Go through the records below line by line and report how many lines include "gone", giving the number only.
#### Record set
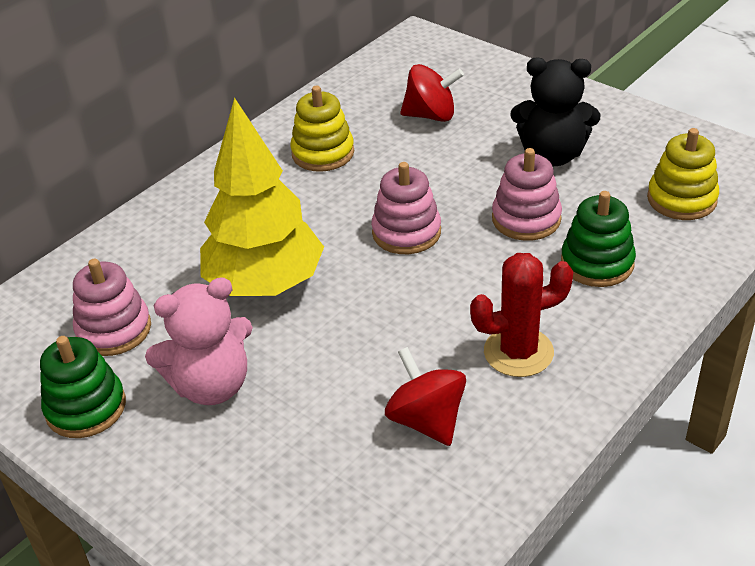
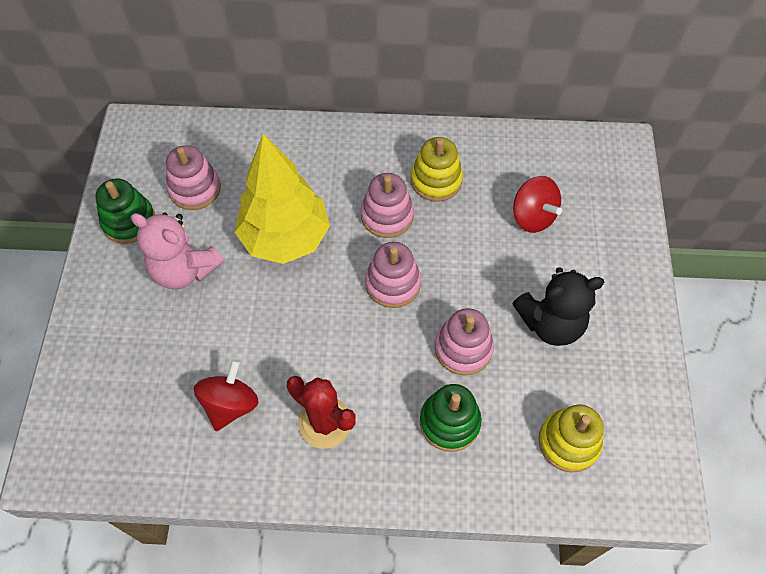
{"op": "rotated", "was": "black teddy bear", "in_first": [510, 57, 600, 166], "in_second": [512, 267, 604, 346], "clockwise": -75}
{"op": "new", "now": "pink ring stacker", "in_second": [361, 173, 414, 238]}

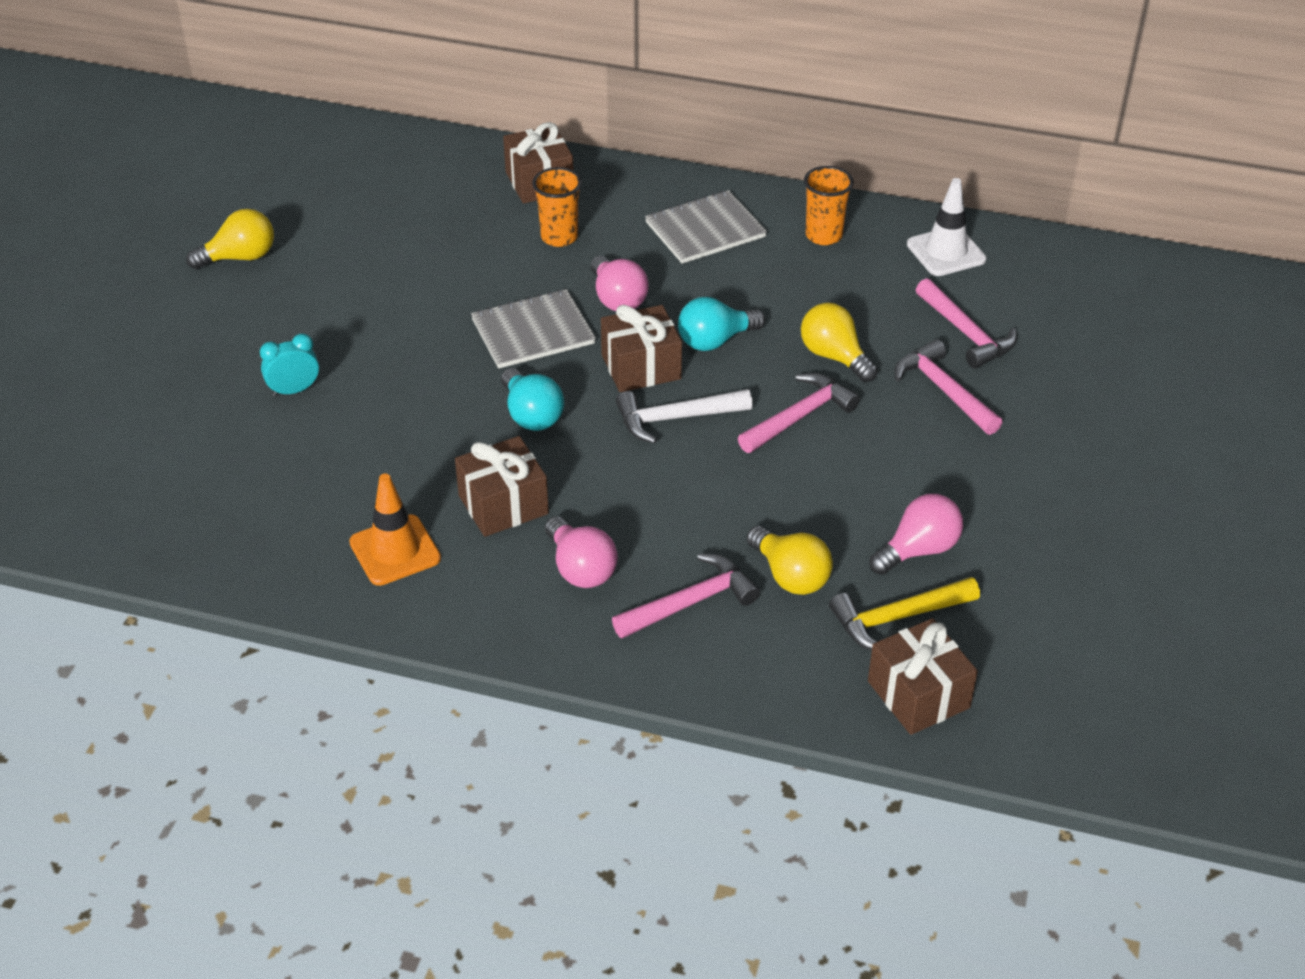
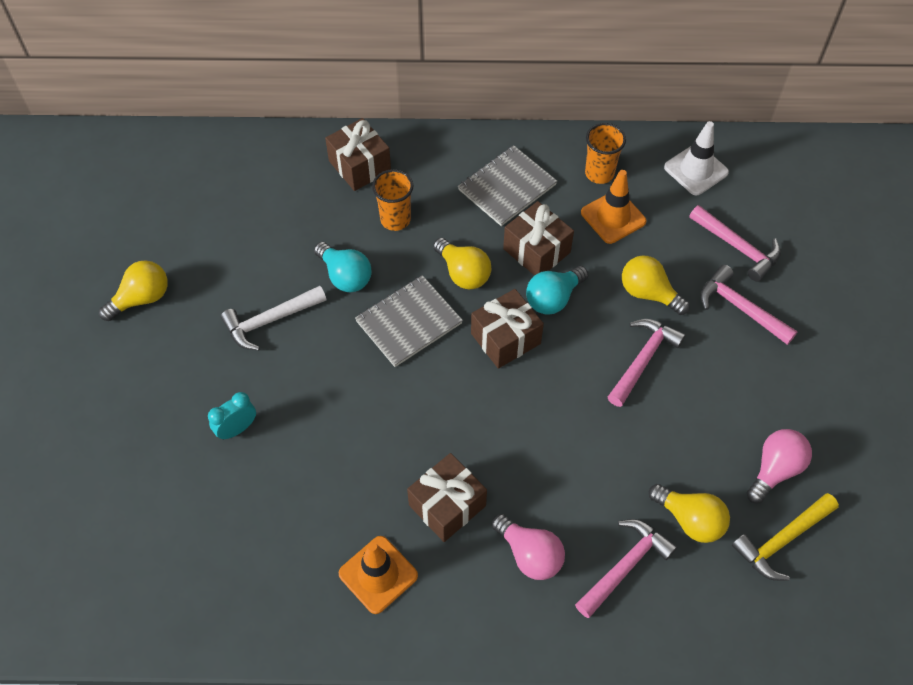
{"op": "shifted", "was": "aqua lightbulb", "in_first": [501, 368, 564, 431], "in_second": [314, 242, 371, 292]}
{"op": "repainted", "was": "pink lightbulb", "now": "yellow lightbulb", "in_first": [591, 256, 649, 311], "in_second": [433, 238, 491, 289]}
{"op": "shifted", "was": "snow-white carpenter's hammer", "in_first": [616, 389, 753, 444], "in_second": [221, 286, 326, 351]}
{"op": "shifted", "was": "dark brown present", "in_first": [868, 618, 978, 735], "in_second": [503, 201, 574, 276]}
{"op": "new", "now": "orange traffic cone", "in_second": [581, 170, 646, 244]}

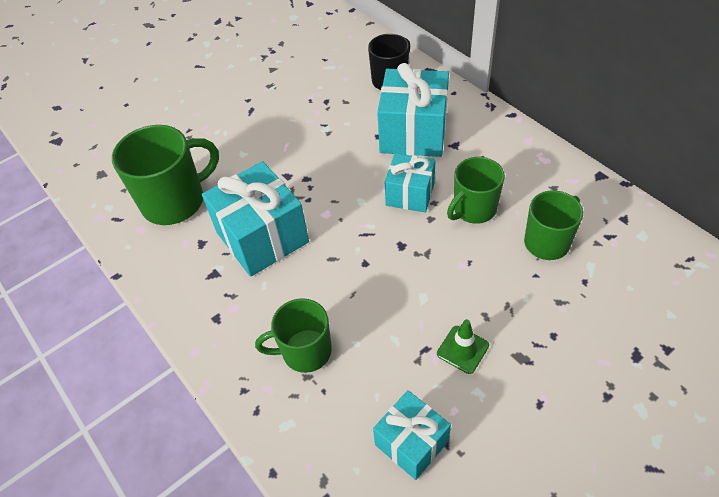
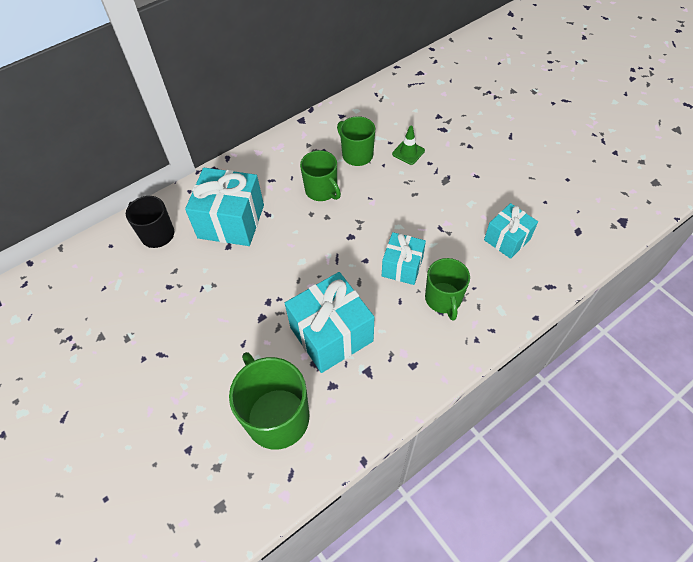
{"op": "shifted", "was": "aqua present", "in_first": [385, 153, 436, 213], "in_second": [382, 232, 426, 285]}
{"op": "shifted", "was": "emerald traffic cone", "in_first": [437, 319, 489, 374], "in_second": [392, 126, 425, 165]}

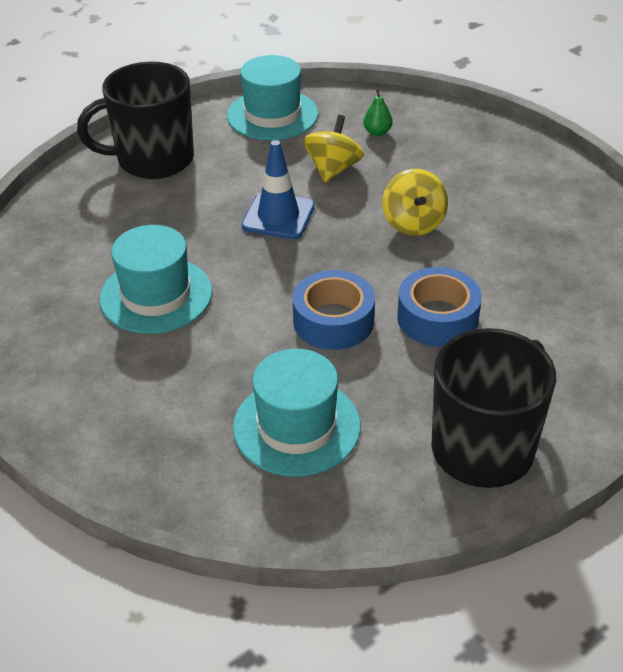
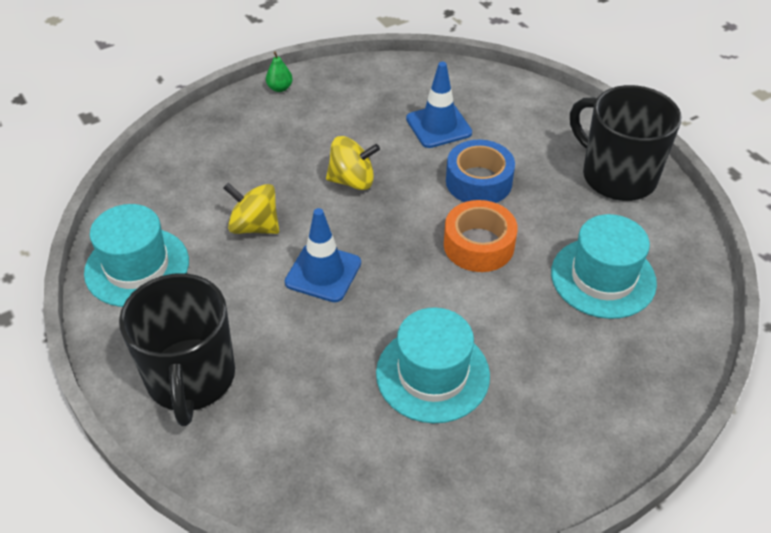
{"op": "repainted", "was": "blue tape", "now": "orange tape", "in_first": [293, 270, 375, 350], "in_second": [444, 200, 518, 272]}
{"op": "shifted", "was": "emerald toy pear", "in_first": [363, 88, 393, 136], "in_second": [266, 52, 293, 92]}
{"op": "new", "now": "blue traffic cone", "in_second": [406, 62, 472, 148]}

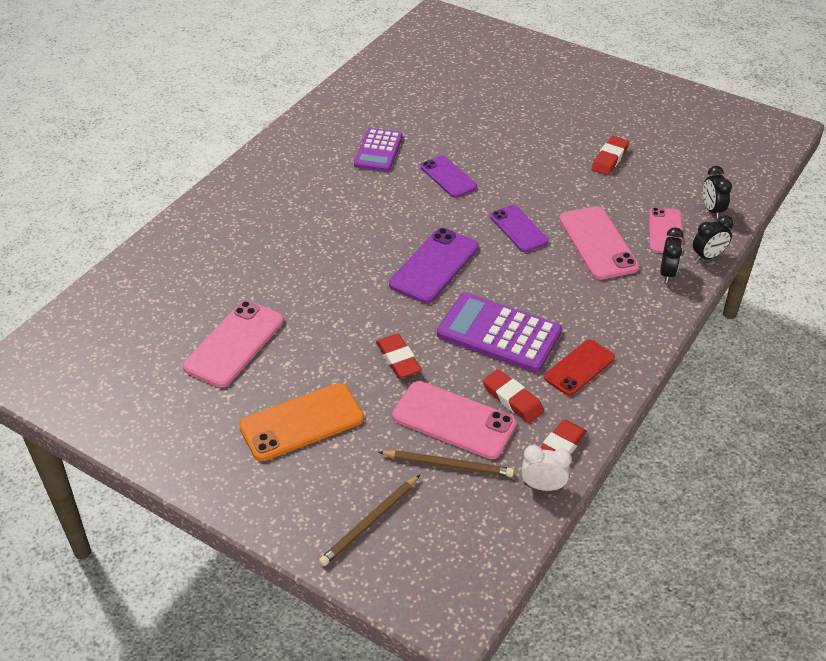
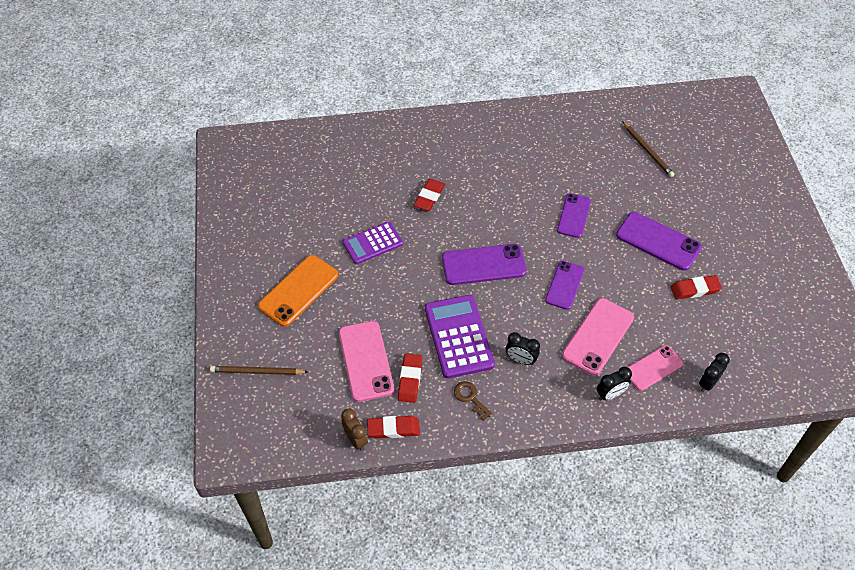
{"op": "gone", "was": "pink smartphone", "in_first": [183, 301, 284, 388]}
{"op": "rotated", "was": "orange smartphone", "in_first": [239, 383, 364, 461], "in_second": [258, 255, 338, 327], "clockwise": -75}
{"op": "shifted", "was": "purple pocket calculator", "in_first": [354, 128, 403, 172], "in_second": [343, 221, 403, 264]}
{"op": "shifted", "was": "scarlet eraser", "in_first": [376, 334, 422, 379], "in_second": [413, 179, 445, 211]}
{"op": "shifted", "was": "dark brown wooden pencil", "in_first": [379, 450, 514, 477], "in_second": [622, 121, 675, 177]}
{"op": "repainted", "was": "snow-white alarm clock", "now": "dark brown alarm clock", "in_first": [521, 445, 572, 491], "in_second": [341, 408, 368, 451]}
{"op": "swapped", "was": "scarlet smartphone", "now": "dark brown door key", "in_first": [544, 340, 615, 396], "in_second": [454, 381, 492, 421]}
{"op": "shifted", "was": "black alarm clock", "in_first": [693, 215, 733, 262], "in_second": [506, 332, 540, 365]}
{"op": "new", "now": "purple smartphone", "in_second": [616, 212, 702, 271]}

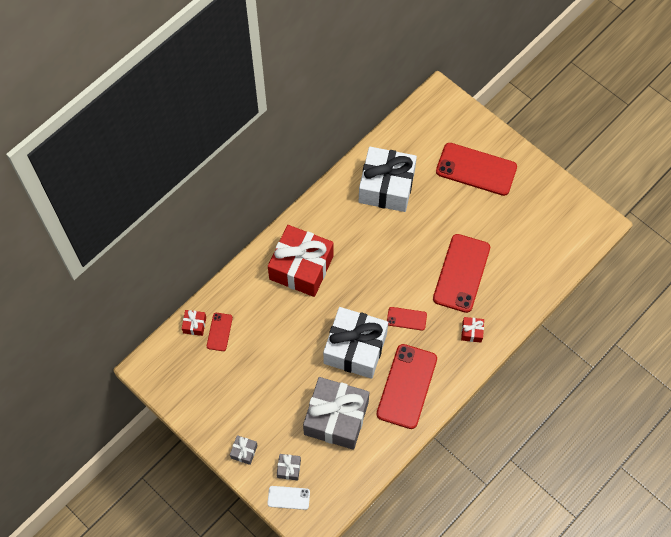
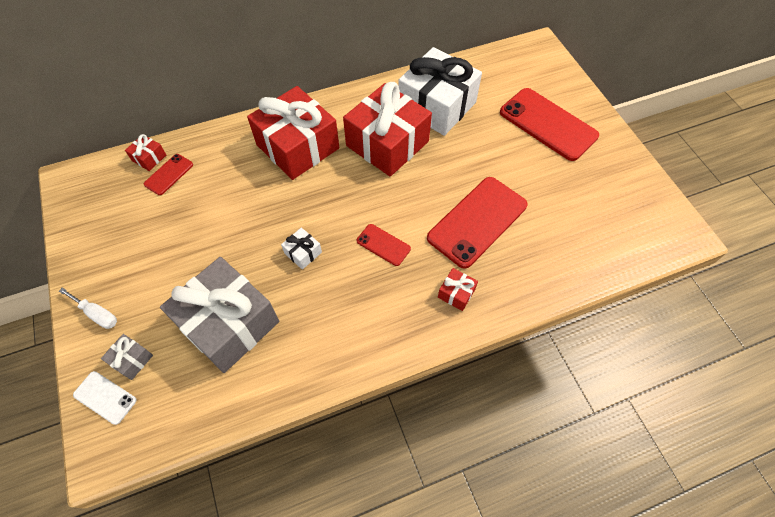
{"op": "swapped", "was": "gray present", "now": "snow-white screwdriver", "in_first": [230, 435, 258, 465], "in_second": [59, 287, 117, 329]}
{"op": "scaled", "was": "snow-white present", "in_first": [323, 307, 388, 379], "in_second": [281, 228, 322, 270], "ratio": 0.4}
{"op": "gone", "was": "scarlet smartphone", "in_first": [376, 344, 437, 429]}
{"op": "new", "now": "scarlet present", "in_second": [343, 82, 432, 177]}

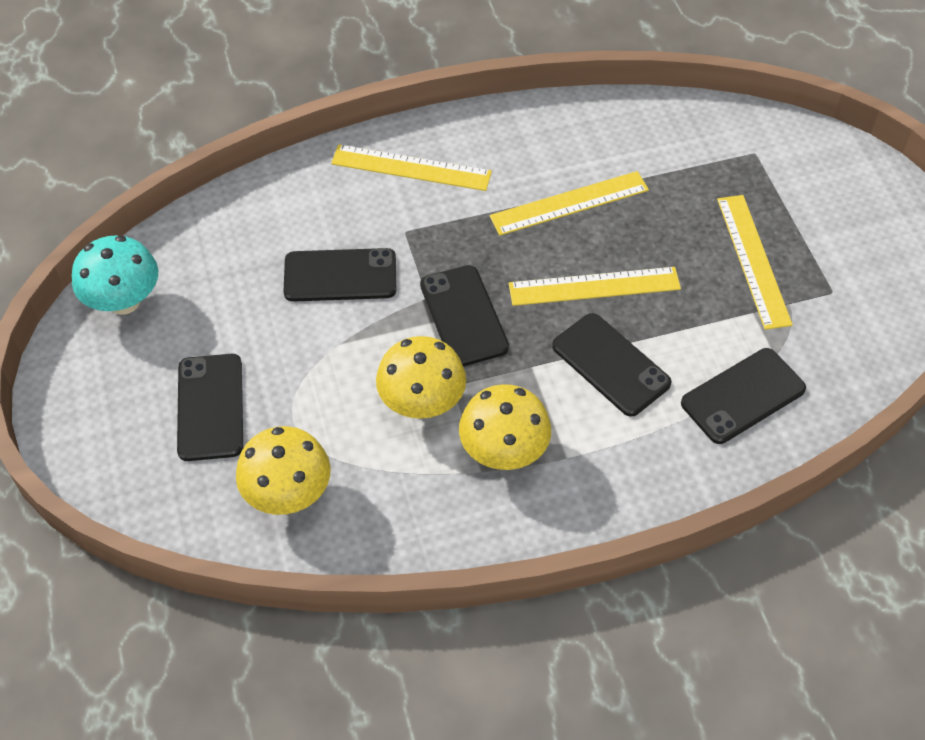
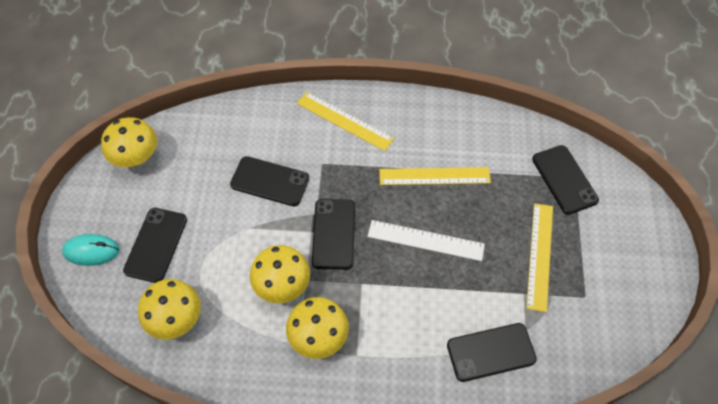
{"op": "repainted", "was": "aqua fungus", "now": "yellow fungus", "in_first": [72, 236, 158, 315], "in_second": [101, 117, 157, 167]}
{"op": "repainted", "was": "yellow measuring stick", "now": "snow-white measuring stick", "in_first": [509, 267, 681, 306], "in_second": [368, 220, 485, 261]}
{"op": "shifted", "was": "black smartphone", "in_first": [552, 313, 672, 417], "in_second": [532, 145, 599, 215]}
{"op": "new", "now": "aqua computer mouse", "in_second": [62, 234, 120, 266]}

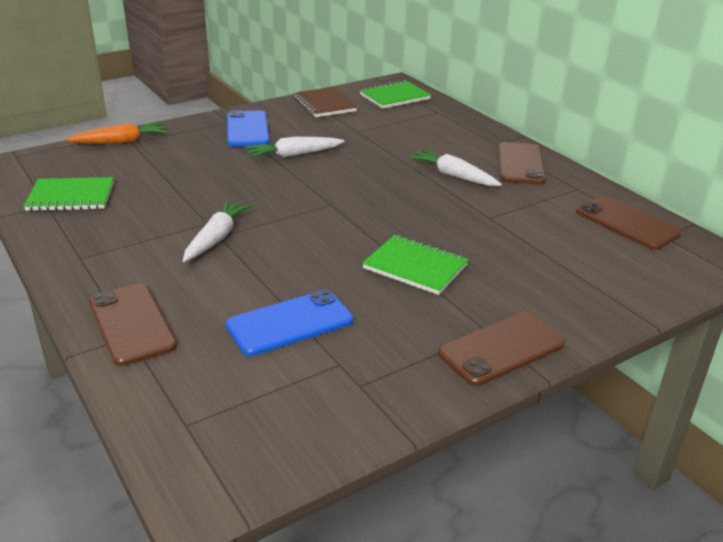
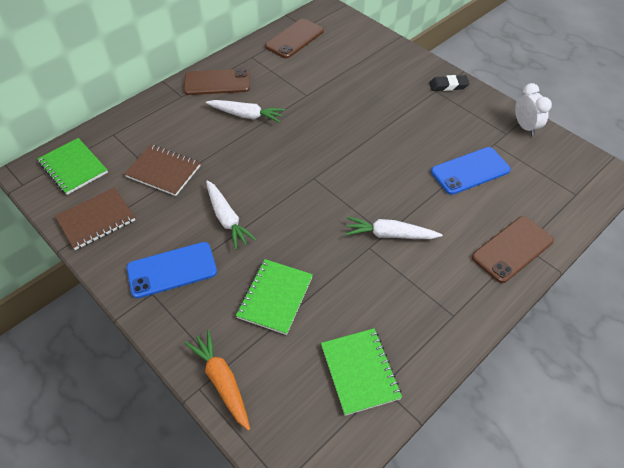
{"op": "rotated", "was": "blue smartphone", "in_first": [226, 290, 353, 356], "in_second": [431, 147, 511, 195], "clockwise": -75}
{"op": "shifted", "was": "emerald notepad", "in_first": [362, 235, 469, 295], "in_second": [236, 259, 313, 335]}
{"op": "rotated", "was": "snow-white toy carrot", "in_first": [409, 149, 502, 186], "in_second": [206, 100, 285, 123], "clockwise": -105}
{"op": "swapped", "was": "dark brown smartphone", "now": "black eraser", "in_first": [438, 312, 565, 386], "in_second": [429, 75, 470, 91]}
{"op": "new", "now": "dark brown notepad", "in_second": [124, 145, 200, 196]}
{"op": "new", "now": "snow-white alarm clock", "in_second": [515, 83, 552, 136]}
########
Answer box: 2